(TASK STATEMENT): Repeat only part of the entries. Start at the line that has "pink line: moved" and keep going through the last line, exactly as given.

Segment Start: TASK DATA

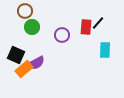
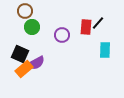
black square: moved 4 px right, 1 px up
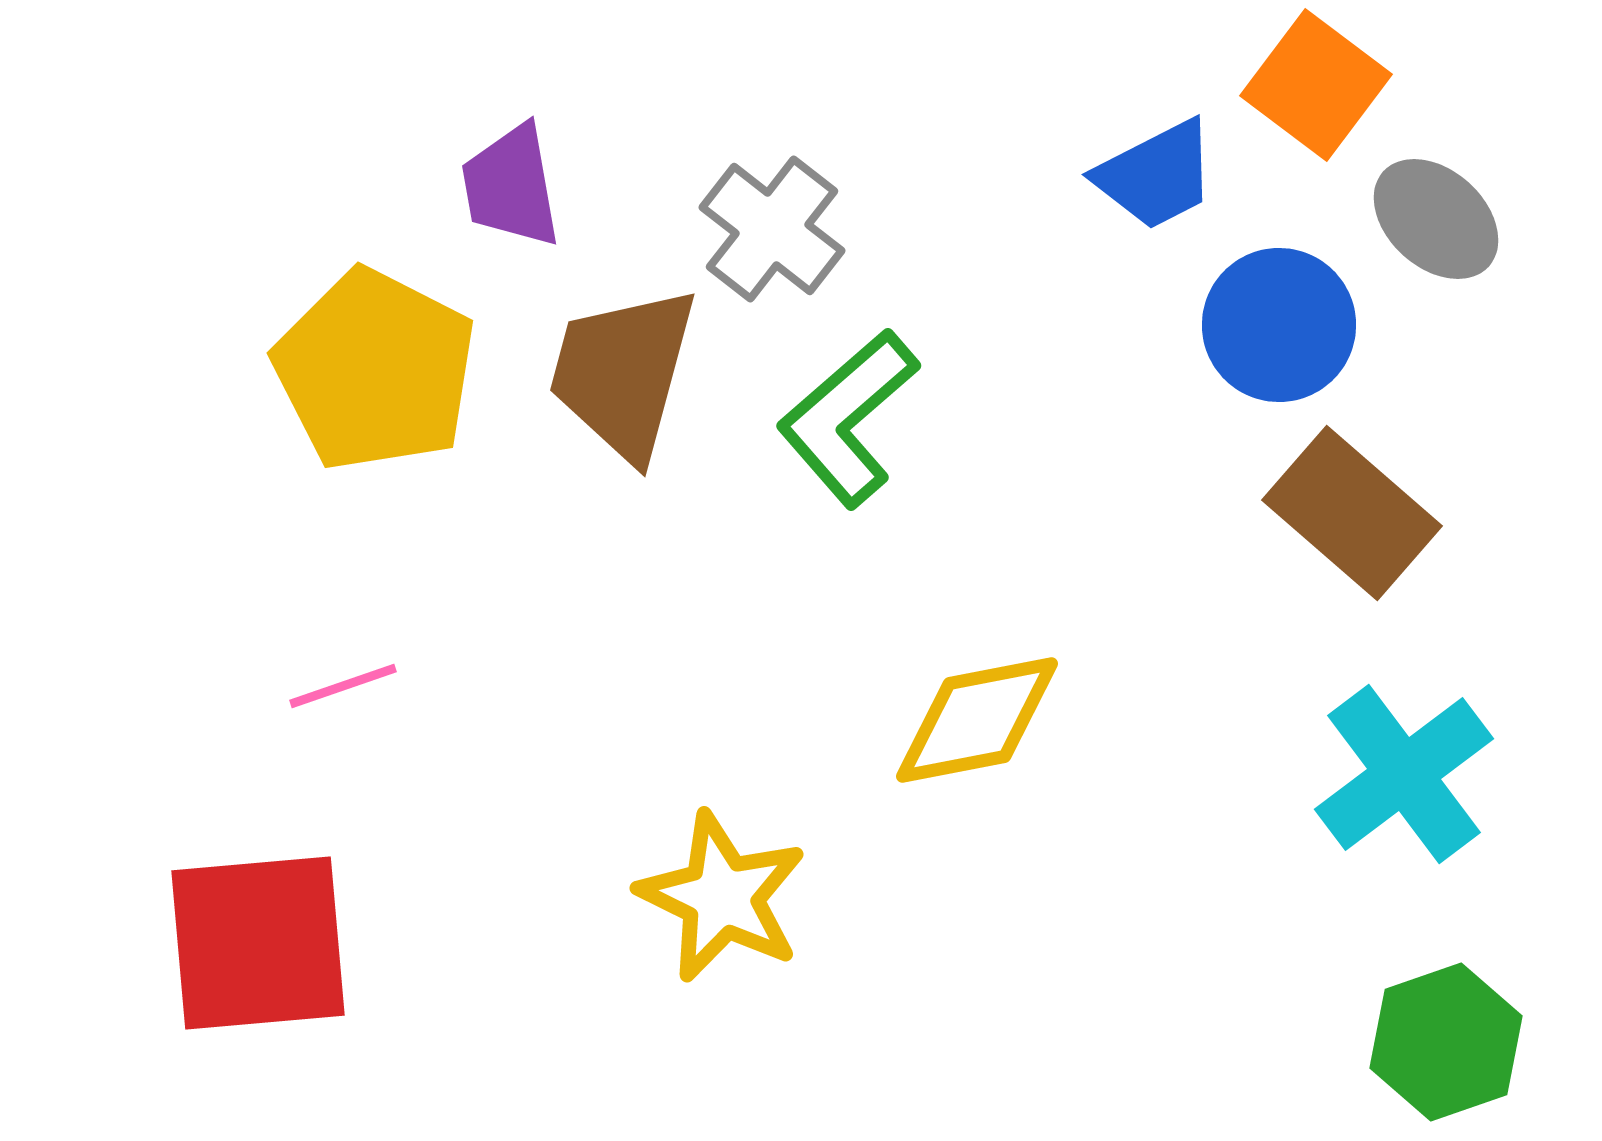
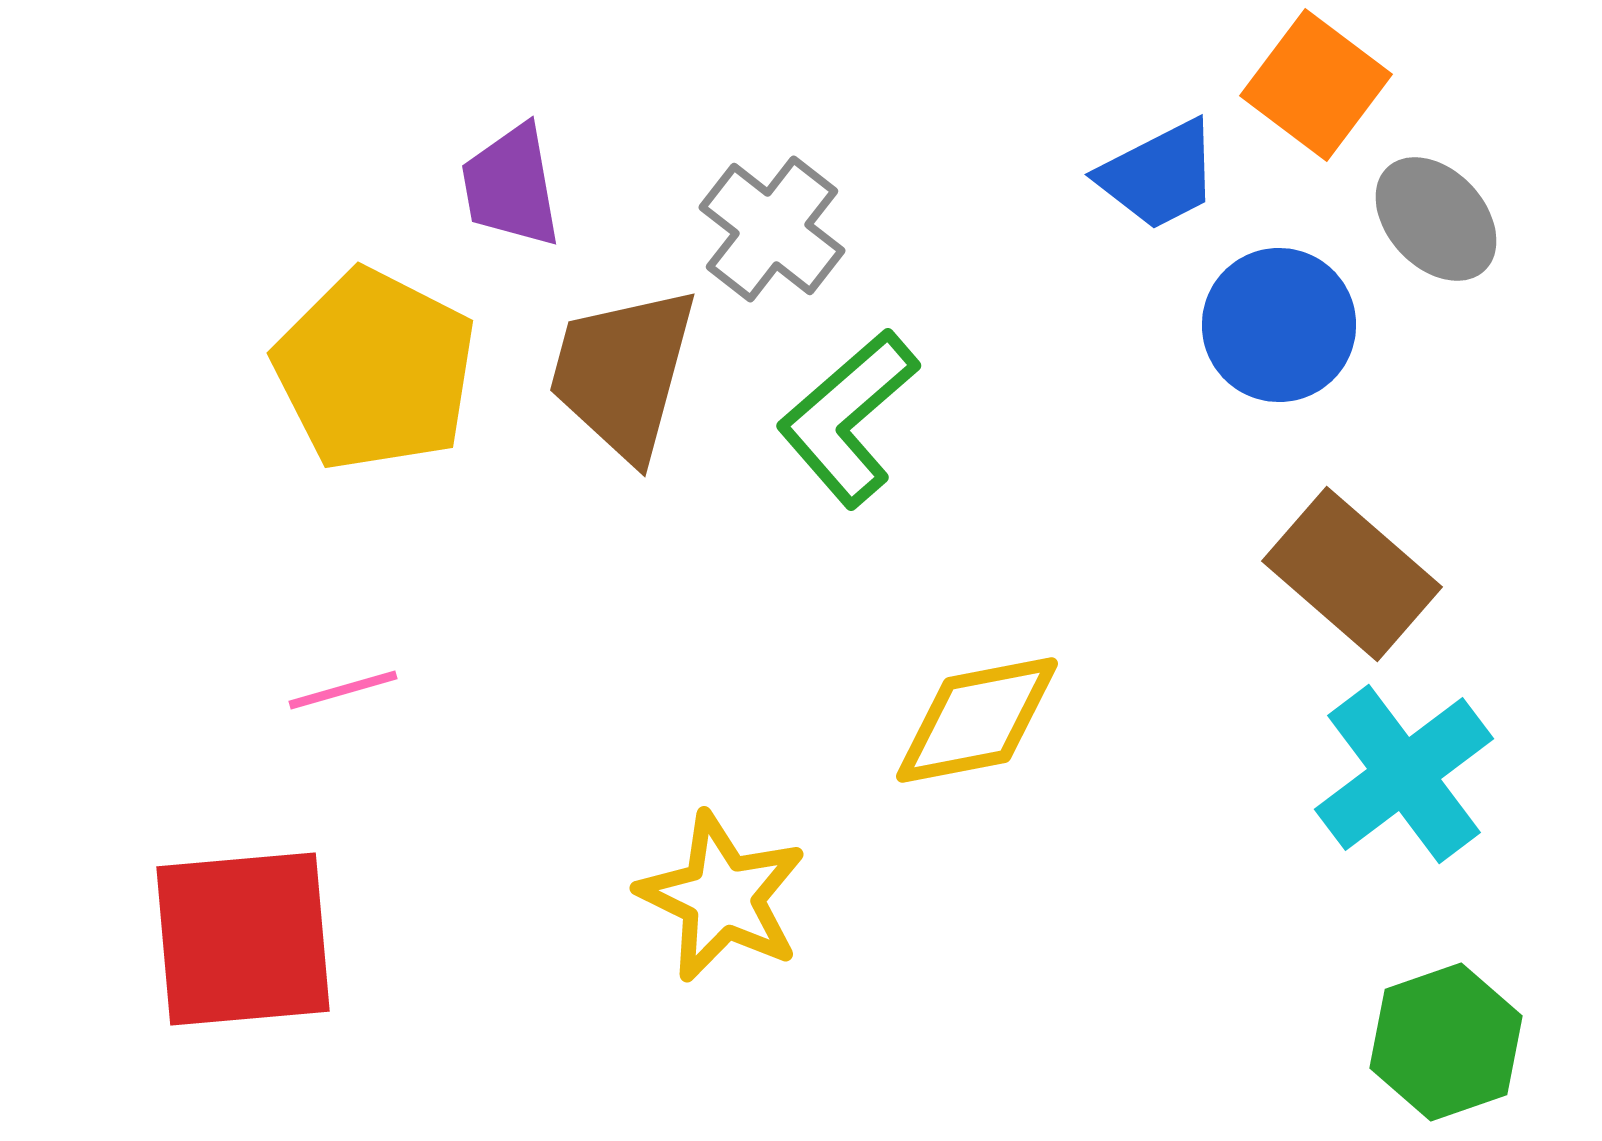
blue trapezoid: moved 3 px right
gray ellipse: rotated 5 degrees clockwise
brown rectangle: moved 61 px down
pink line: moved 4 px down; rotated 3 degrees clockwise
red square: moved 15 px left, 4 px up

Segment End: TASK DATA

(ANSWER):
pink line: moved 4 px down; rotated 3 degrees clockwise
red square: moved 15 px left, 4 px up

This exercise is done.